Exercise directions
Both the line below containing "TP1: test point (COM) -> none" and the line containing "R16: 1.3k (GND, NET4) -> 110 (GND, NET4)", along with every line between them, should be repeated exactly; no other line belongs in the answer.

Start of Block

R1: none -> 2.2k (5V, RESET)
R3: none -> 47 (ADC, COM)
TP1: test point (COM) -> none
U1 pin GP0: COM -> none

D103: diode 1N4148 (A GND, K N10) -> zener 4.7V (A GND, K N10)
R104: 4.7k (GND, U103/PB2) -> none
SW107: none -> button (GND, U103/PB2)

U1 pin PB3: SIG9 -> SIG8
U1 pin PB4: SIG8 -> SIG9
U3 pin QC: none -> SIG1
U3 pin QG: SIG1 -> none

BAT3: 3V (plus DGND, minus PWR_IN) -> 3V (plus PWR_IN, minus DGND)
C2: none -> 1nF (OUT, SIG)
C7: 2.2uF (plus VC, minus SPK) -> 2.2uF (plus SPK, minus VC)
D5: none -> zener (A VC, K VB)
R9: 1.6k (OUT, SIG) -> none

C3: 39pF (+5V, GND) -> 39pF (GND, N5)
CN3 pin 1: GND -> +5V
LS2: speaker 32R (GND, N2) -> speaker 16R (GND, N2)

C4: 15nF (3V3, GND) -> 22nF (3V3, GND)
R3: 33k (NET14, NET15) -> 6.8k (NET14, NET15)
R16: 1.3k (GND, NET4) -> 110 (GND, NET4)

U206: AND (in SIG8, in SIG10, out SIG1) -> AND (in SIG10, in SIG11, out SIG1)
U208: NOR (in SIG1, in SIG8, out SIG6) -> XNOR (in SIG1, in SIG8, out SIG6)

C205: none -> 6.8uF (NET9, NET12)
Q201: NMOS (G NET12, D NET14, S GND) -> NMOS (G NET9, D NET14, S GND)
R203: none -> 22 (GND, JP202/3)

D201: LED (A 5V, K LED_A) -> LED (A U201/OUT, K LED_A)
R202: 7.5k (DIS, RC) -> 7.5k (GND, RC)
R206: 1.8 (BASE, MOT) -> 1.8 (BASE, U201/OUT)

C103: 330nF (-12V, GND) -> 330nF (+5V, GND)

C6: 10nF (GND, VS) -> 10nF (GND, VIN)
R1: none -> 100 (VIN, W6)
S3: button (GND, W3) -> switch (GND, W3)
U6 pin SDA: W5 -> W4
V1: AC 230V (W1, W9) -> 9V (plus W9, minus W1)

End of Block

Result for this exercise
TP1: test point (COM) -> none
U1 pin GP0: COM -> none

D103: diode 1N4148 (A GND, K N10) -> zener 4.7V (A GND, K N10)
R104: 4.7k (GND, U103/PB2) -> none
SW107: none -> button (GND, U103/PB2)

U1 pin PB3: SIG9 -> SIG8
U1 pin PB4: SIG8 -> SIG9
U3 pin QC: none -> SIG1
U3 pin QG: SIG1 -> none

BAT3: 3V (plus DGND, minus PWR_IN) -> 3V (plus PWR_IN, minus DGND)
C2: none -> 1nF (OUT, SIG)
C7: 2.2uF (plus VC, minus SPK) -> 2.2uF (plus SPK, minus VC)
D5: none -> zener (A VC, K VB)
R9: 1.6k (OUT, SIG) -> none

C3: 39pF (+5V, GND) -> 39pF (GND, N5)
CN3 pin 1: GND -> +5V
LS2: speaker 32R (GND, N2) -> speaker 16R (GND, N2)

C4: 15nF (3V3, GND) -> 22nF (3V3, GND)
R3: 33k (NET14, NET15) -> 6.8k (NET14, NET15)
R16: 1.3k (GND, NET4) -> 110 (GND, NET4)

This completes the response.